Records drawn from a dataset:
══════

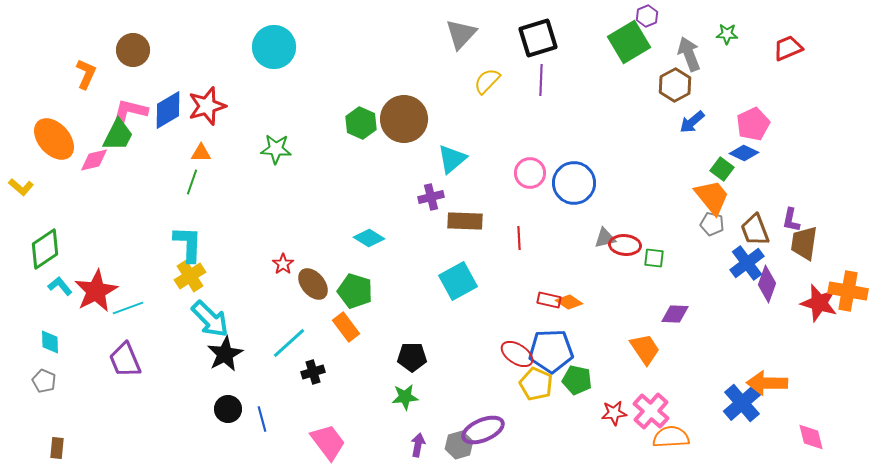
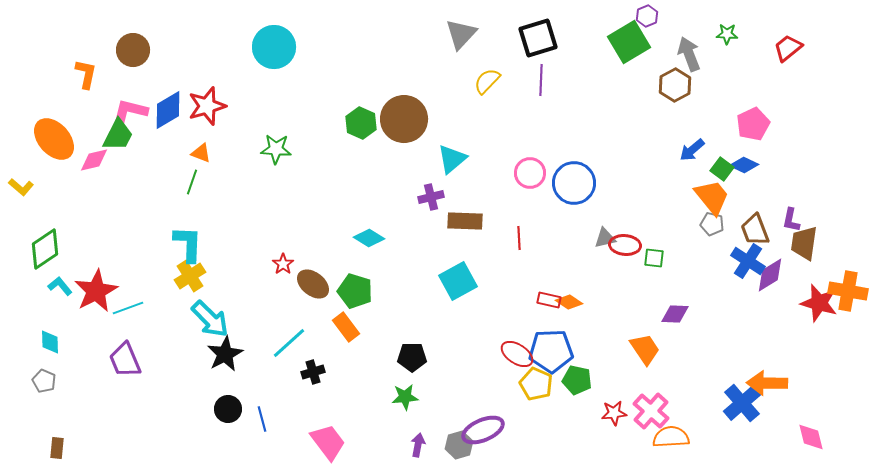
red trapezoid at (788, 48): rotated 16 degrees counterclockwise
orange L-shape at (86, 74): rotated 12 degrees counterclockwise
blue arrow at (692, 122): moved 28 px down
orange triangle at (201, 153): rotated 20 degrees clockwise
blue diamond at (744, 153): moved 12 px down
blue cross at (747, 263): moved 1 px right, 2 px up; rotated 20 degrees counterclockwise
brown ellipse at (313, 284): rotated 12 degrees counterclockwise
purple diamond at (767, 284): moved 3 px right, 9 px up; rotated 39 degrees clockwise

══════

» **Task brief**
Wherever the word "moved" appears in the data, return the whole line.

» **Answer for this exercise**
blue arrow at (692, 122): moved 28 px down
blue diamond at (744, 153): moved 12 px down
blue cross at (747, 263): moved 1 px right, 2 px up; rotated 20 degrees counterclockwise
purple diamond at (767, 284): moved 3 px right, 9 px up; rotated 39 degrees clockwise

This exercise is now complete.